Brief
Report each line of the listing that carries the word "yellow".

Input material
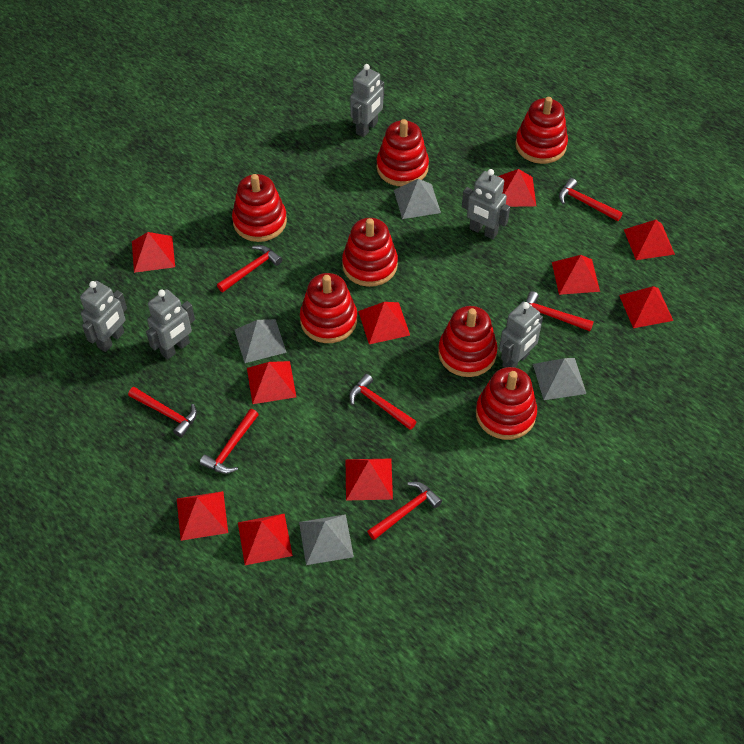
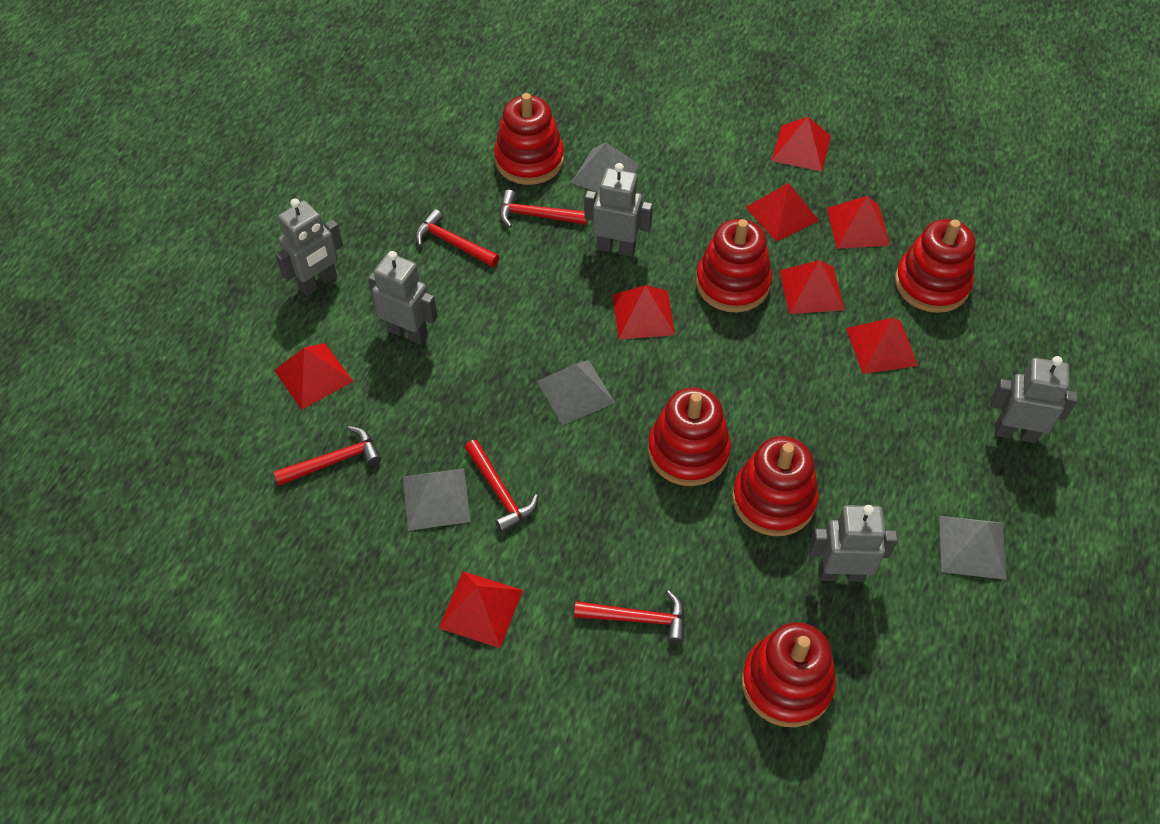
red hammer: 7 -> 5
red pyramid: 10 -> 8
red stacking toy: 7 -> 6

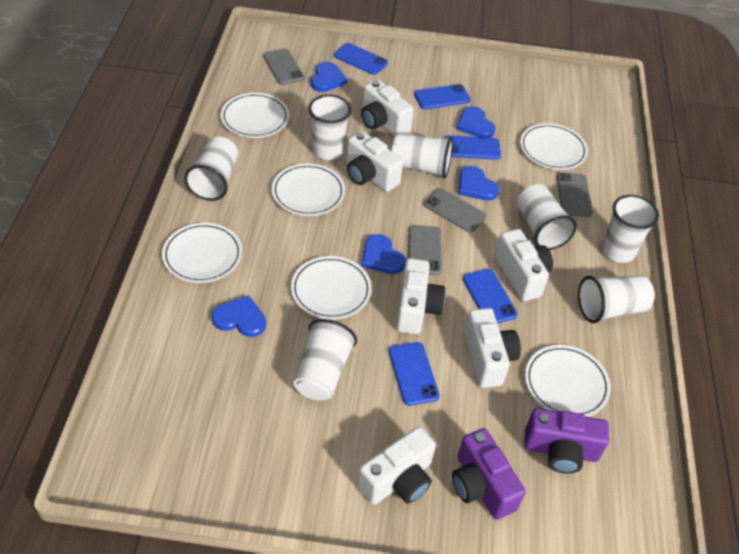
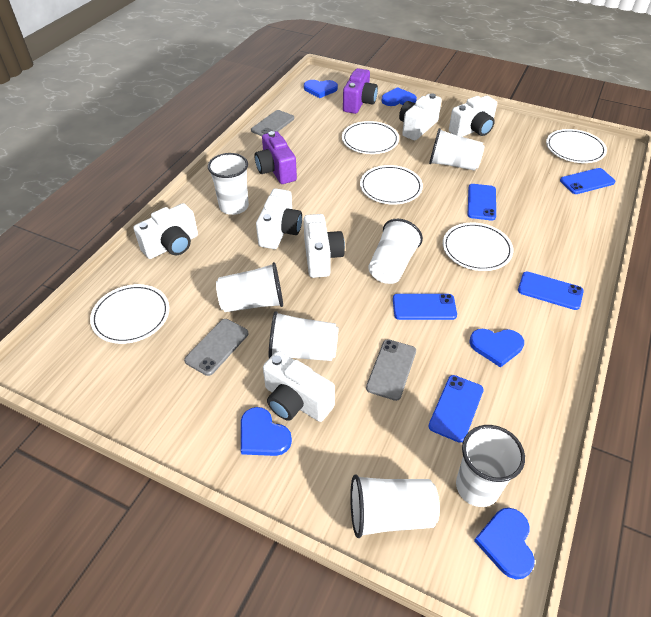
grey phone: 4 -> 3
white plate: 6 -> 5

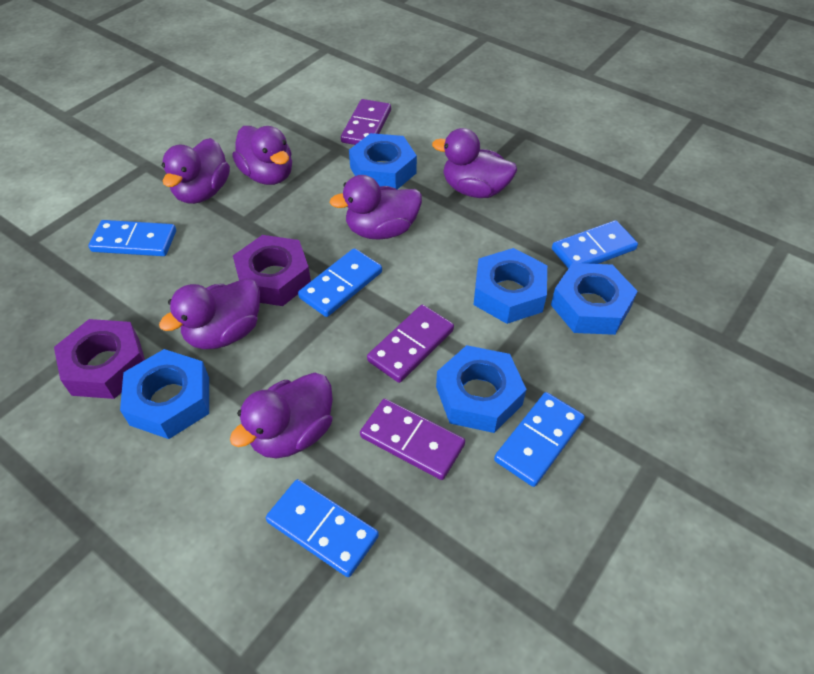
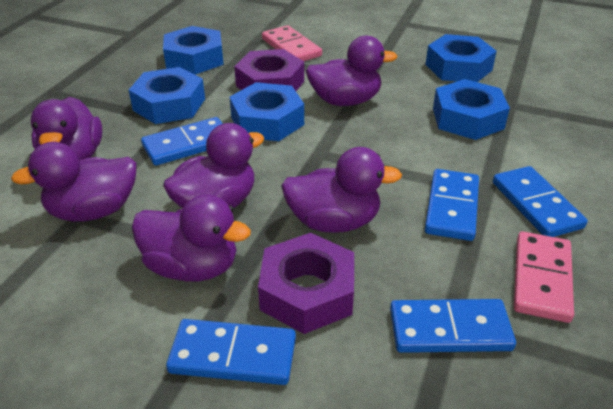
pink domino: 0 -> 2
purple domino: 3 -> 0

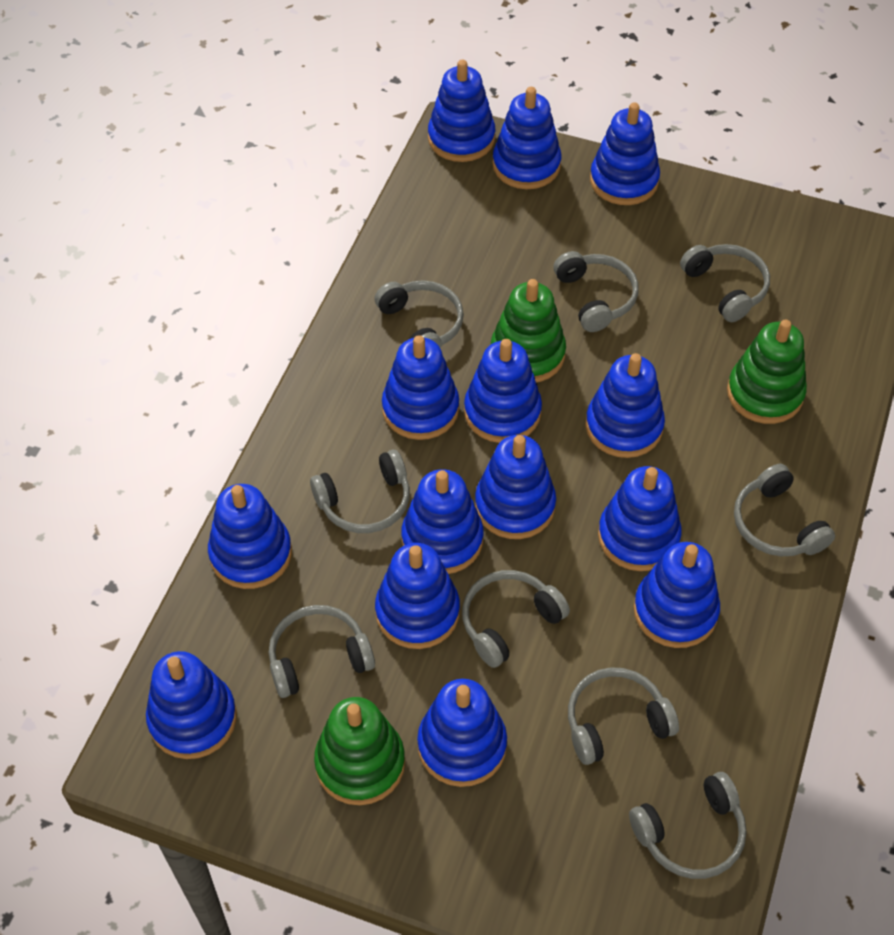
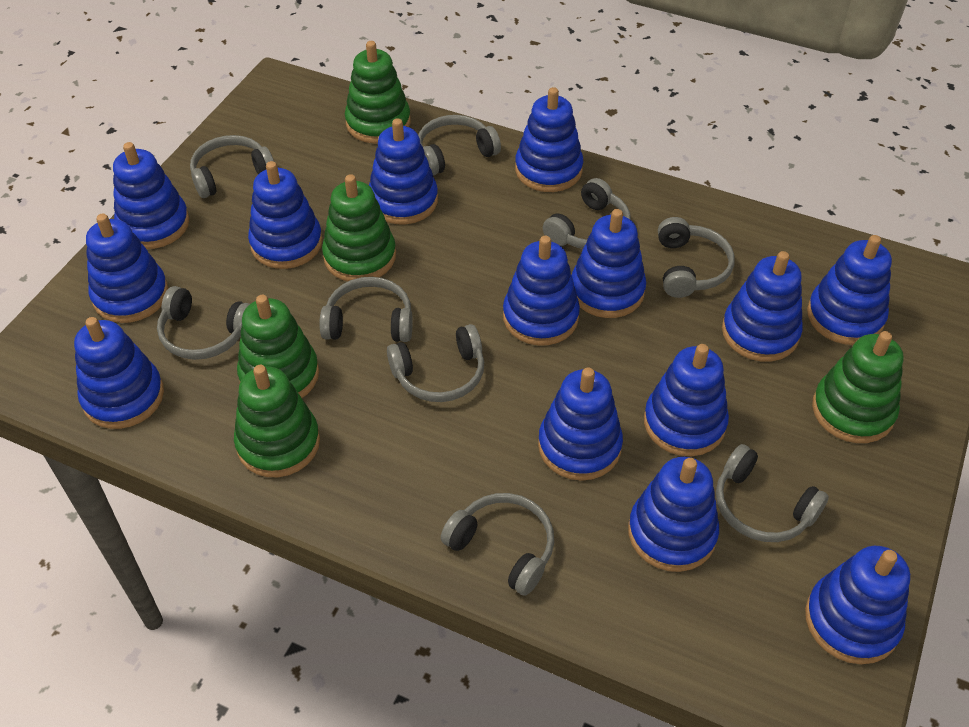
green stacking toy: 3 -> 5

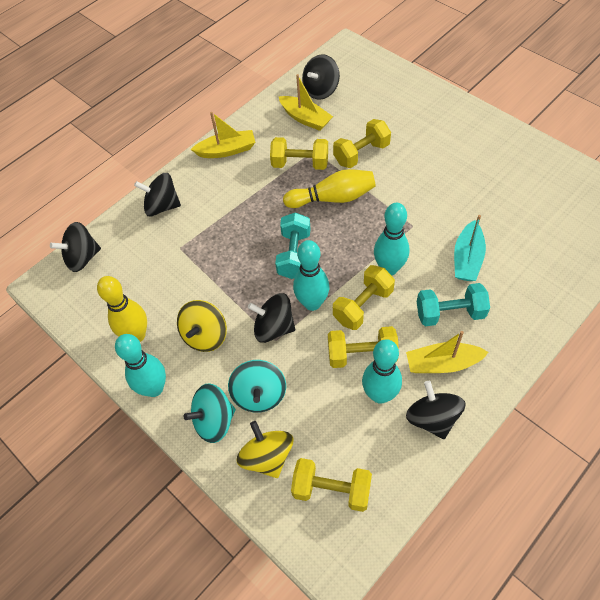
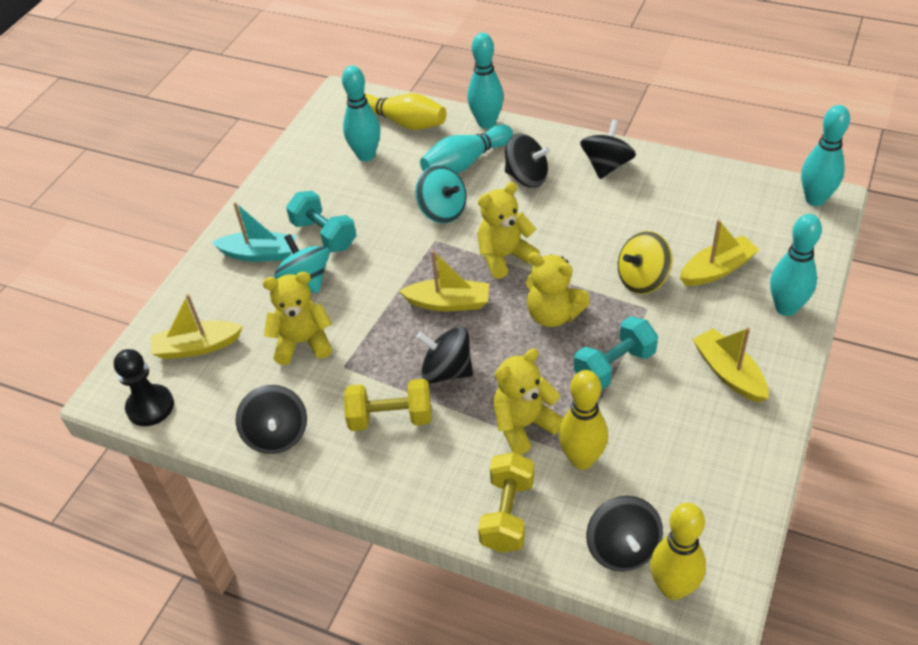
black pawn: 0 -> 1
turquoise bowling pin: 4 -> 5
yellow boat: 3 -> 4
yellow bowling pin: 2 -> 3
yellow dumbbell: 5 -> 2
yellow spinning top: 2 -> 1
yellow teddy bear: 0 -> 4

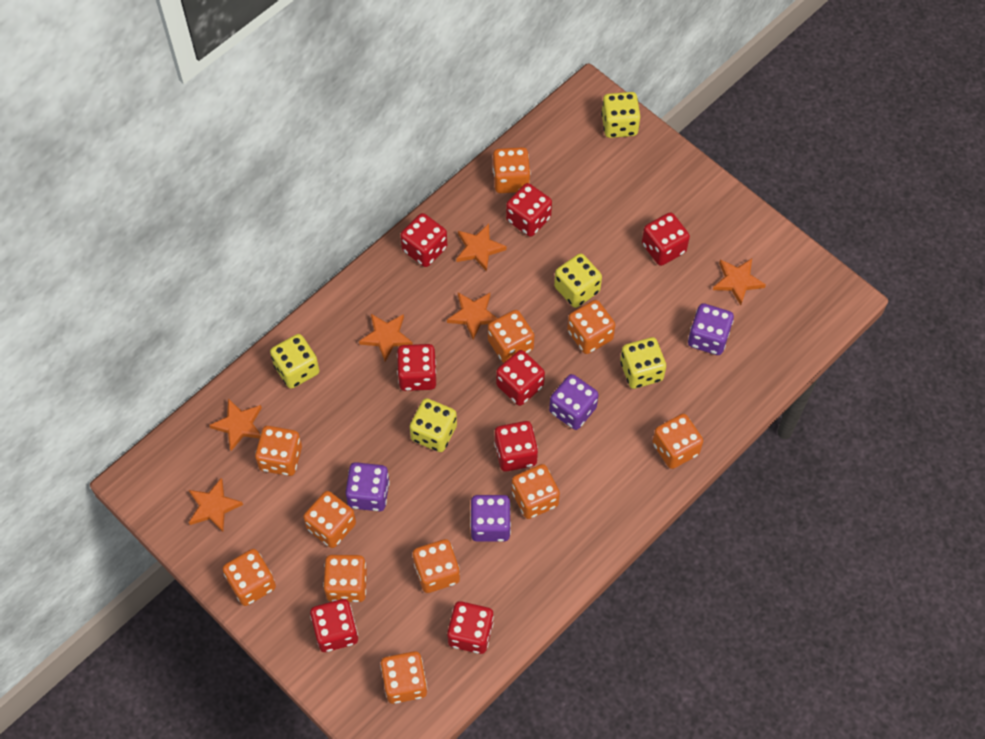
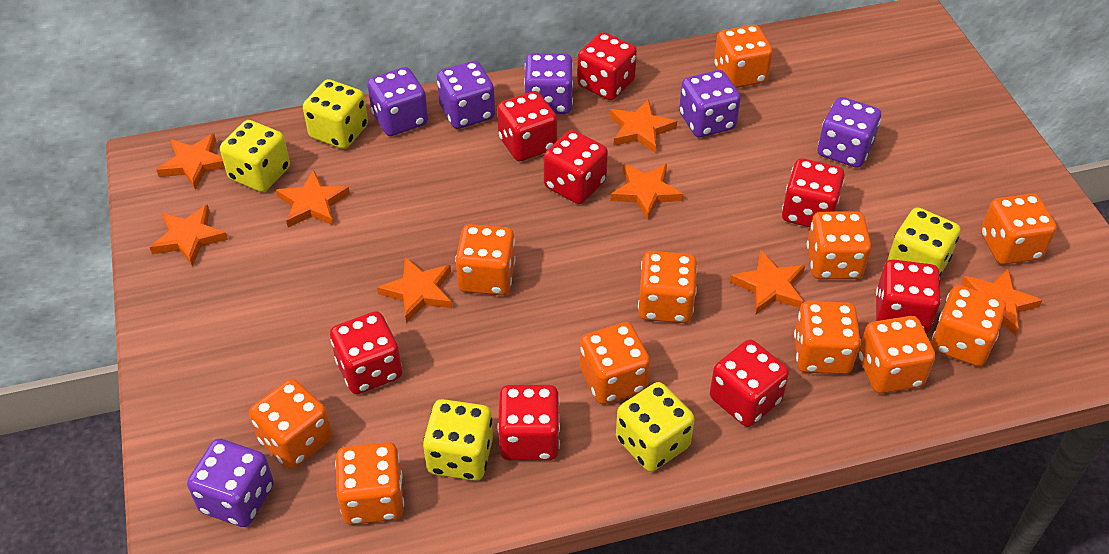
orange star: 6 -> 8
purple dice: 4 -> 6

Answer
yellow boat: 3 -> 4
yellow bowling pin: 2 -> 3
yellow dumbbell: 5 -> 2
yellow spinning top: 2 -> 1
yellow teddy bear: 0 -> 4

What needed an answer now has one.